Filter out every line below that lacks "AGND", and copy the rest.

Exercise data
* * * * * * * * *
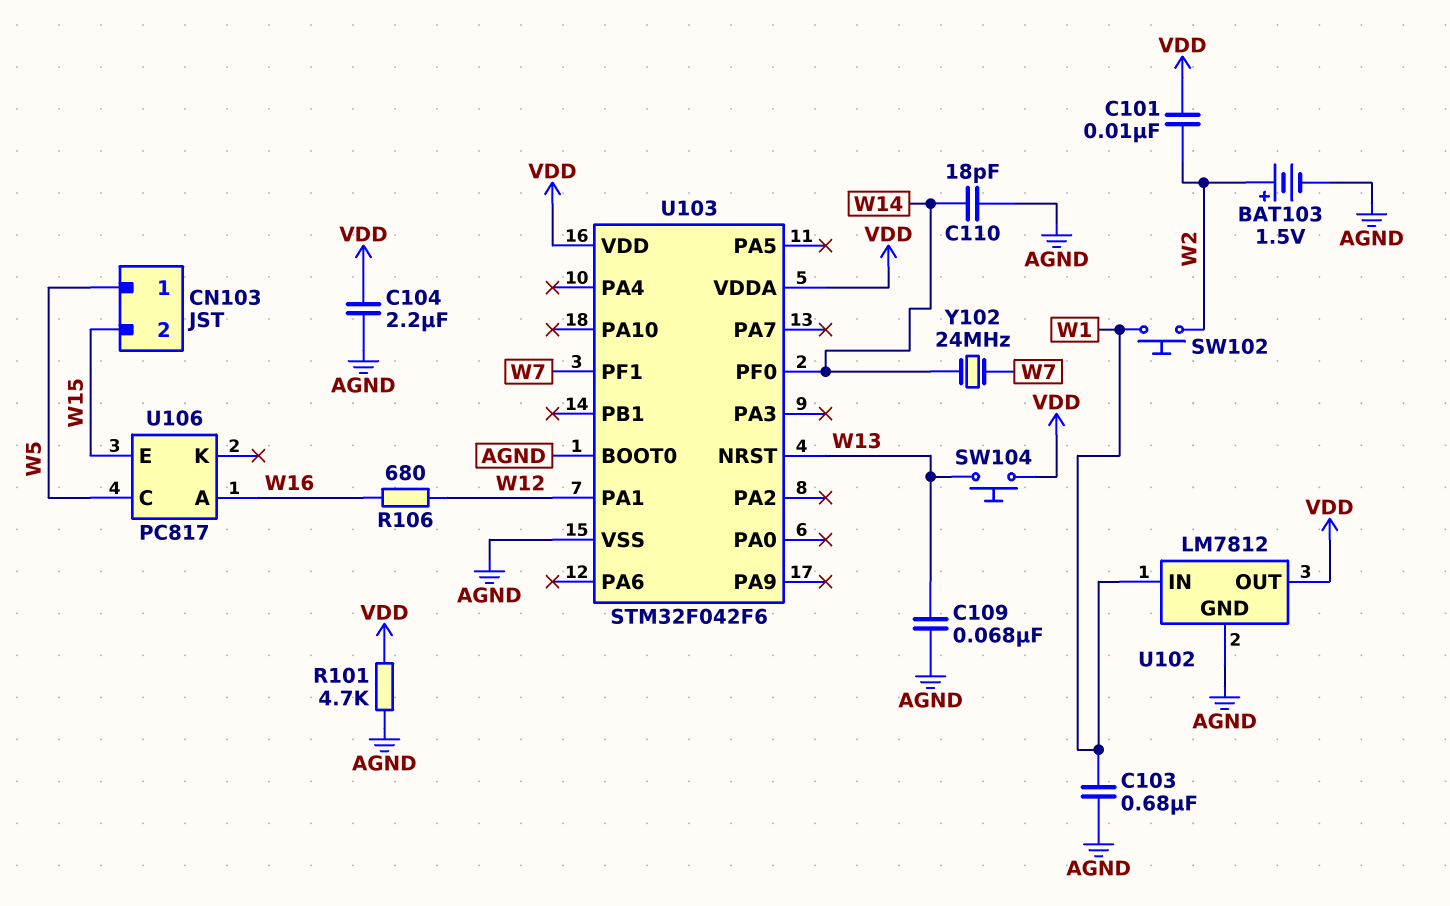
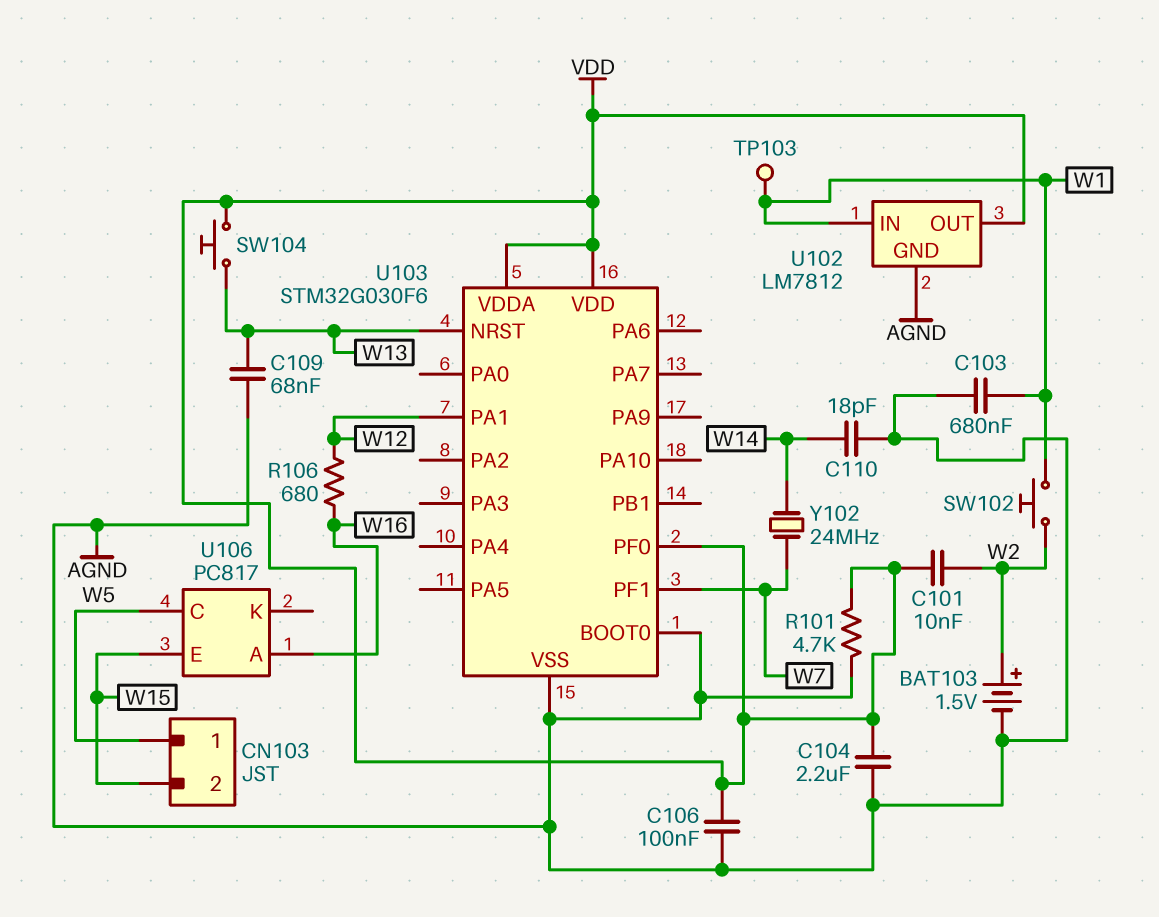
C106: none -> 100nF (AGND, VDD)
TP103: none -> test point (W1)
U103: STM32F042F6 -> STM32G030F6
U103 pin PF0: W14 -> VDD

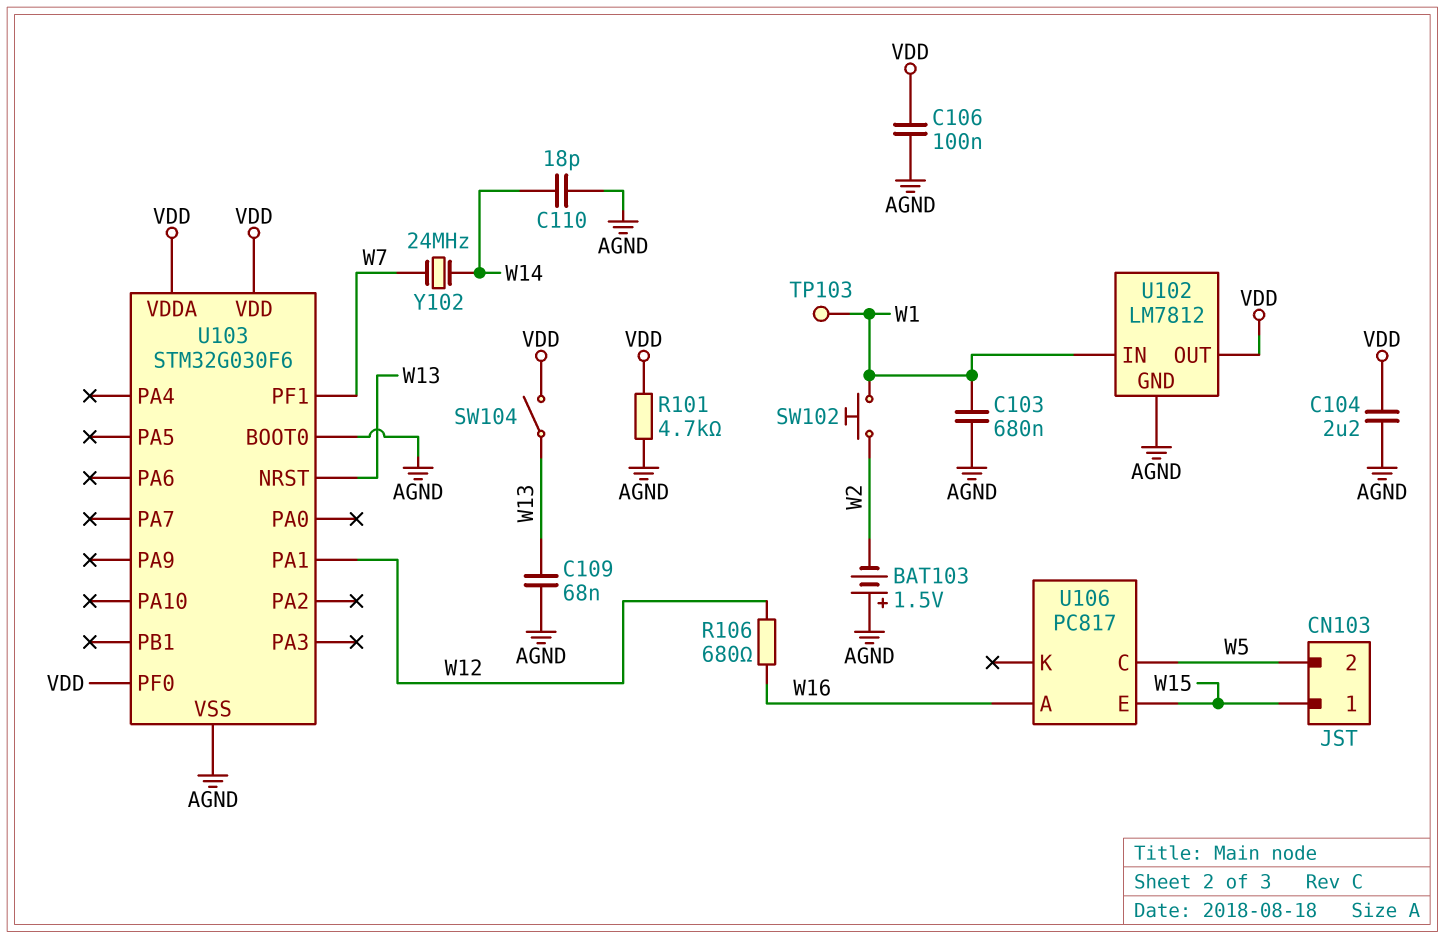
BAT103: 1.5V (plus W2, minus AGND) -> 1.5V (plus AGND, minus W2)
C101: 10nF (VDD, W2) -> none
CN103 pin 1: W5 -> W15
CN103 pin 2: W15 -> W5
SW104: button (VDD, W13) -> switch (VDD, W13)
* * * * * * * * *
Answer to this task
C106: none -> 100nF (AGND, VDD)
BAT103: 1.5V (plus W2, minus AGND) -> 1.5V (plus AGND, minus W2)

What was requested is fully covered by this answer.